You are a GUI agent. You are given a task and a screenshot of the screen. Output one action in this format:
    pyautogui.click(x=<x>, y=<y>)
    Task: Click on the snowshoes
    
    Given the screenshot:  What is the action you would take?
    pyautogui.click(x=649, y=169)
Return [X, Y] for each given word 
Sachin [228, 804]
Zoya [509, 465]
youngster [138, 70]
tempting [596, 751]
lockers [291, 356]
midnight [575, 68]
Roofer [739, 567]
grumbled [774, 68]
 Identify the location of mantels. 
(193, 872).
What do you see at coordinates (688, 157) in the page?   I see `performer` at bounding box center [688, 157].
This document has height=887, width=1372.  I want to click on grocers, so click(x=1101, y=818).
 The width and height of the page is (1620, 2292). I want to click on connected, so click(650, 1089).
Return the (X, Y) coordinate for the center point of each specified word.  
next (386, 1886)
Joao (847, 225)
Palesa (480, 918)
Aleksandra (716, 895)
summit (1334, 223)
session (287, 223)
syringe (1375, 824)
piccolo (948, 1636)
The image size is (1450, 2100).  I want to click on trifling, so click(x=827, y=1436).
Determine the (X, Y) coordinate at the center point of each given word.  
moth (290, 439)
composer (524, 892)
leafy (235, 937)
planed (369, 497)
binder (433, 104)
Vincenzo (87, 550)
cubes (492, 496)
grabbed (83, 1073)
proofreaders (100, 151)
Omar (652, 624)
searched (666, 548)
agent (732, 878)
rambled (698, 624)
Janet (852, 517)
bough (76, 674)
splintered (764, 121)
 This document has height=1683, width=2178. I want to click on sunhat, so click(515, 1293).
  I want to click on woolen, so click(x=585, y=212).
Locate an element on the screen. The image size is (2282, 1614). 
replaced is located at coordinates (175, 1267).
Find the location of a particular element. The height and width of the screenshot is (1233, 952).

* _WHAT NEEDS TO BE DONE_:
Render every row above as a Markdown table with two columns, Number and Line, giving each line's number and its text and leaving out blank lines.

* _COMPLETE RESPONSE_:
| Number | Line |
|---|---|
| 1 | You are a GUI agent. You are given a task and a screenshot of the screen. Output one action in this format: |
| 2 |     pyautogui.click(x=<x>, y=<y>) |
| 3 |     Task: Click on the snowshoes |
| 4 |     Given the screenshot:  What is the action you would take? |
| 5 |     pyautogui.click(x=649, y=169) |
| 6 | Return [X, Y] for each given word  |
| 7 | Sachin [228, 804] |
| 8 | Zoya [509, 465] |
| 9 | youngster [138, 70] |
| 10 | tempting [596, 751] |
| 11 | lockers [291, 356] |
| 12 | midnight [575, 68] |
| 13 | Roofer [739, 567] |
| 14 | grumbled [774, 68] |
| 15 |  Identify the location of mantels.  |
| 16 | (193, 872). |
| 17 | What do you see at coordinates (688, 157) in the page?   I see `performer` at bounding box center [688, 157]. |
| 18 | This document has height=887, width=1372.  I want to click on grocers, so click(x=1101, y=818). |
| 19 |  The width and height of the page is (1620, 2292). I want to click on connected, so click(650, 1089). |
| 20 | Return the (X, Y) coordinate for the center point of each specified word.   |
| 21 | next (386, 1886) |
| 22 | Joao (847, 225) |
| 23 | Palesa (480, 918) |
| 24 | Aleksandra (716, 895) |
| 25 | summit (1334, 223) |
| 26 | session (287, 223) |
| 27 | syringe (1375, 824) |
| 28 | piccolo (948, 1636) |
| 29 | The image size is (1450, 2100).  I want to click on trifling, so click(x=827, y=1436). |
| 30 | Determine the (X, Y) coordinate at the center point of each given word.   |
| 31 | moth (290, 439) |
| 32 | composer (524, 892) |
| 33 | leafy (235, 937) |
| 34 | planed (369, 497) |
| 35 | binder (433, 104) |
| 36 | Vincenzo (87, 550) |
| 37 | cubes (492, 496) |
| 38 | grabbed (83, 1073) |
| 39 | proofreaders (100, 151) |
| 40 | Omar (652, 624) |
| 41 | searched (666, 548) |
| 42 | agent (732, 878) |
| 43 | rambled (698, 624) |
| 44 | Janet (852, 517) |
| 45 | bough (76, 674) |
| 46 | splintered (764, 121) |
| 47 |  This document has height=1683, width=2178. I want to click on sunhat, so click(515, 1293). |
| 48 |   I want to click on woolen, so click(x=585, y=212). |
| 49 | Locate an element on the screen. The image size is (2282, 1614).  |
| 50 | replaced is located at coordinates (175, 1267). |
| 51 | Find the location of a particular element. The height and width of the screenshot is (1233, 952). |